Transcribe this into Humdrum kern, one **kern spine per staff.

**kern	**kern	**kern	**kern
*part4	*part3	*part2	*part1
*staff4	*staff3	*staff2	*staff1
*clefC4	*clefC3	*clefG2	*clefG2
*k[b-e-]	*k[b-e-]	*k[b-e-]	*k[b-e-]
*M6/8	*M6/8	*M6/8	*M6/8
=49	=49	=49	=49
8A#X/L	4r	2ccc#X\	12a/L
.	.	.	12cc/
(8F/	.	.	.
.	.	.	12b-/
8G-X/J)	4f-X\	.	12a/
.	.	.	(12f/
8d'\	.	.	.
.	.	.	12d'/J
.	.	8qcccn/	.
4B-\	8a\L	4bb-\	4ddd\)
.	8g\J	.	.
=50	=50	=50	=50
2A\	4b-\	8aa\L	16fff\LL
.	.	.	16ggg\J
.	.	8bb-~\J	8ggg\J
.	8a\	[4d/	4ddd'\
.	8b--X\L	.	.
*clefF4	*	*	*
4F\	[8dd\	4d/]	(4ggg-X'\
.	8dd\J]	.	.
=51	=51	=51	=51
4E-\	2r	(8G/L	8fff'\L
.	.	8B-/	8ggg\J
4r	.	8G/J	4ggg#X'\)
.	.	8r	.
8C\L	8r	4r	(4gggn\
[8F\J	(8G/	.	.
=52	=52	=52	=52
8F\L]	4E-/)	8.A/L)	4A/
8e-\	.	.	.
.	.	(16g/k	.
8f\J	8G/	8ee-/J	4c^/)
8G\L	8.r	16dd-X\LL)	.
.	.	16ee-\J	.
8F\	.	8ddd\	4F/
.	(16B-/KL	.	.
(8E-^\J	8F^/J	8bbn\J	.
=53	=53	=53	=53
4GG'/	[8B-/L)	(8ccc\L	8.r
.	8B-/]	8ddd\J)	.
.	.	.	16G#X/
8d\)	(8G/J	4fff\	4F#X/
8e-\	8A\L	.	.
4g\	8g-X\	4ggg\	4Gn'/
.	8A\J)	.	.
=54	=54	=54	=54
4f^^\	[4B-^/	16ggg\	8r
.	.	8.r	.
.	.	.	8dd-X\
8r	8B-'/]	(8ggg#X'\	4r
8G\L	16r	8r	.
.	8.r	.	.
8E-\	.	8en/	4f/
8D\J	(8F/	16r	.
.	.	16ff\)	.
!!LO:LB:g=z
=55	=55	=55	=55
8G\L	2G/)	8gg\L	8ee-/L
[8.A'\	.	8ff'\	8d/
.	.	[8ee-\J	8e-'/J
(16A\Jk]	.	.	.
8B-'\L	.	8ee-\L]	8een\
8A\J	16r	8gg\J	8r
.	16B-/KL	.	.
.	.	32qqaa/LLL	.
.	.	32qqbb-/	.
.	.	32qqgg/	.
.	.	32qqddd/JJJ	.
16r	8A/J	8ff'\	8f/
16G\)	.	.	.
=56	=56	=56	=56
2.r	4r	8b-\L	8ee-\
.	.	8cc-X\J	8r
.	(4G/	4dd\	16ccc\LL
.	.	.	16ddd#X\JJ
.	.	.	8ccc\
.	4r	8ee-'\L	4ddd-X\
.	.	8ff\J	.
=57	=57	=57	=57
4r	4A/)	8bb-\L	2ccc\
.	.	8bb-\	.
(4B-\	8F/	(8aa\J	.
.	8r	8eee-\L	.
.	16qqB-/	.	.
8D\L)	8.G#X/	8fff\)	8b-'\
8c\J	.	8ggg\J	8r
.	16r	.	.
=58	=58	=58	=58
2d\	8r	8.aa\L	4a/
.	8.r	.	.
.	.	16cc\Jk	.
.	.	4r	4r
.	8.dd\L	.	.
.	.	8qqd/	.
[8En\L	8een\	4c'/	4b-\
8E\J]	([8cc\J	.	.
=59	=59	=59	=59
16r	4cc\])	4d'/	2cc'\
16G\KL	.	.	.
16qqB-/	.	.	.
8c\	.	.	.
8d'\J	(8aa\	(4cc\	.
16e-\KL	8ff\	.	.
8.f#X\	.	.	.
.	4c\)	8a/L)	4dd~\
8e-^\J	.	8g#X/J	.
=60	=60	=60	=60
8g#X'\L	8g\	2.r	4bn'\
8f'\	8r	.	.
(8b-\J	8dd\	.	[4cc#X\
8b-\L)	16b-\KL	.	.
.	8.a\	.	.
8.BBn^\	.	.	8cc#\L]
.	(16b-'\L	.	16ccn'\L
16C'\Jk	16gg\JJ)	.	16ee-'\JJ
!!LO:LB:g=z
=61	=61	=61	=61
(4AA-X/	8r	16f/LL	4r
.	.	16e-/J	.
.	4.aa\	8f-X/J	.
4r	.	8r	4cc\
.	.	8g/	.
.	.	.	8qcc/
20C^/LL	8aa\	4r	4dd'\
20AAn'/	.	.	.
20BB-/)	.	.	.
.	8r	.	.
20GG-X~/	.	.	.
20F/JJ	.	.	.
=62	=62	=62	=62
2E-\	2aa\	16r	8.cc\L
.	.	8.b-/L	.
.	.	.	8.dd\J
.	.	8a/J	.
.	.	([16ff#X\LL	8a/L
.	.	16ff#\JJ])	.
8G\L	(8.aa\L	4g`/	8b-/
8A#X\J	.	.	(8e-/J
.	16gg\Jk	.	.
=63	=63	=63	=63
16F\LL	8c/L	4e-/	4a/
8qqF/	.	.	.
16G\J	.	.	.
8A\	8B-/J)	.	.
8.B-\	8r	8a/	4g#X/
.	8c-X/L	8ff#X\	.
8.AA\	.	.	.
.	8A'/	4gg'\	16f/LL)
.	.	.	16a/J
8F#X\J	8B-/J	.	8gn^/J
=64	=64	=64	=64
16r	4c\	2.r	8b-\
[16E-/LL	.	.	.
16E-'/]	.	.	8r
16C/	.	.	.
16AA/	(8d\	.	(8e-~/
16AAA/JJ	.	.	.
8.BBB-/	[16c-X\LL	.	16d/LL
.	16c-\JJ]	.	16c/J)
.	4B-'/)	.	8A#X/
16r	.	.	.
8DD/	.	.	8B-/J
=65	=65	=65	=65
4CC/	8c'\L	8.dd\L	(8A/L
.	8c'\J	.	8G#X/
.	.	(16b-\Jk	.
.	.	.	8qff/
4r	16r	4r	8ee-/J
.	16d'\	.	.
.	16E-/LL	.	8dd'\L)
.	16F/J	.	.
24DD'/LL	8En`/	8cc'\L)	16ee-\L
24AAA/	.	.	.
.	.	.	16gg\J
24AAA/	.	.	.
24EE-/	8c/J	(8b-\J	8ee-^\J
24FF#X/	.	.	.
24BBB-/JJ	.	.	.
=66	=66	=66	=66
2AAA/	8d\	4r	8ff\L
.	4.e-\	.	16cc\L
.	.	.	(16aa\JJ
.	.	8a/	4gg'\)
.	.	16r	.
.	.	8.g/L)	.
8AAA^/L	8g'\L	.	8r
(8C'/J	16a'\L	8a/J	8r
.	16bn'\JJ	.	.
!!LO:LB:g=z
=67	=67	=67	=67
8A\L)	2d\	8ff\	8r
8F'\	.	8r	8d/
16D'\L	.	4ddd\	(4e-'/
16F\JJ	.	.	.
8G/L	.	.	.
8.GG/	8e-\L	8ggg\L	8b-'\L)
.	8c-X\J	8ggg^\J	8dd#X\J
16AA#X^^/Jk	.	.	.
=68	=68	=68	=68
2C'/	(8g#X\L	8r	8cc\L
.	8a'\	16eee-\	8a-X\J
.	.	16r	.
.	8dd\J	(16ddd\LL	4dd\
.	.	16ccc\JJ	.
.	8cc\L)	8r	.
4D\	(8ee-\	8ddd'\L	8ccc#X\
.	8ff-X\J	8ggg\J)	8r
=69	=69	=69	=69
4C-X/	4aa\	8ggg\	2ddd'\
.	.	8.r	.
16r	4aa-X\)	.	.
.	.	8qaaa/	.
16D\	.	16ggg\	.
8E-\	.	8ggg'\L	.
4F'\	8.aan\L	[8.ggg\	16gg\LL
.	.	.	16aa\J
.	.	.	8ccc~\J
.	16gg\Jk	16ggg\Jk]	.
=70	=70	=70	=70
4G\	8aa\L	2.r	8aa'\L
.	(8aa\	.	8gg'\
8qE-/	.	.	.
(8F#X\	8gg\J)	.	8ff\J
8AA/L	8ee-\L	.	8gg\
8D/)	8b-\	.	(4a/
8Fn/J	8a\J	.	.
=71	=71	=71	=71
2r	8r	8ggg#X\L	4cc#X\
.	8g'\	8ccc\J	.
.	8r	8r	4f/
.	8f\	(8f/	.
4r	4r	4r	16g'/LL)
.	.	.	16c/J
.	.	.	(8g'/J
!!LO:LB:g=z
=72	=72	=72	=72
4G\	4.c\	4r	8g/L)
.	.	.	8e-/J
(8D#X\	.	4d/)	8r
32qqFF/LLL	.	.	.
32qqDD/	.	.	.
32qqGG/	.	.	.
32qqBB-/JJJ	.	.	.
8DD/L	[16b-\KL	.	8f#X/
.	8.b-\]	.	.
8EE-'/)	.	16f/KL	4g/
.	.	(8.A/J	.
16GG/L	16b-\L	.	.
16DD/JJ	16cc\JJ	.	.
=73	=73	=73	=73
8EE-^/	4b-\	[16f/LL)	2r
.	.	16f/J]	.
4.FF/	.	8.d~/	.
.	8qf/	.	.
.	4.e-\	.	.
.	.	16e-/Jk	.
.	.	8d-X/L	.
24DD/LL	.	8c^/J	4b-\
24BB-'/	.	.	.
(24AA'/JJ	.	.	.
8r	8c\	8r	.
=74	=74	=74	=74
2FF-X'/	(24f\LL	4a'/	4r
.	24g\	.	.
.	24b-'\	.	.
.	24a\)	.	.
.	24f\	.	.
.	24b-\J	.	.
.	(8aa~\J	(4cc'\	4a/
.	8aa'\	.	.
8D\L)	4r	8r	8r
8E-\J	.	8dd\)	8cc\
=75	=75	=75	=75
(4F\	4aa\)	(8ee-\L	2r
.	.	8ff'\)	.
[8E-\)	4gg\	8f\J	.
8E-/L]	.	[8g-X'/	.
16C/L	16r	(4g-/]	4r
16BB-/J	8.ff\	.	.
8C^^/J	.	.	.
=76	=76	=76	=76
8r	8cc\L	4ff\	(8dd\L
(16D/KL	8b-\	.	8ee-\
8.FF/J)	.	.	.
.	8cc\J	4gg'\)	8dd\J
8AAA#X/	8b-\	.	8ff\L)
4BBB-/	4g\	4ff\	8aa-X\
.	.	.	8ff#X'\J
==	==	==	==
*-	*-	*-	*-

WHAT TO PRODUCE:
Show every line of the rows above that contains the string "kern", treating uppercase and lowercase letters as different.

ANSWER TO THE TASK:
Transcribe this into Humdrum kern, one **kern spine per staff.
**kern	**kern	**kern	**kern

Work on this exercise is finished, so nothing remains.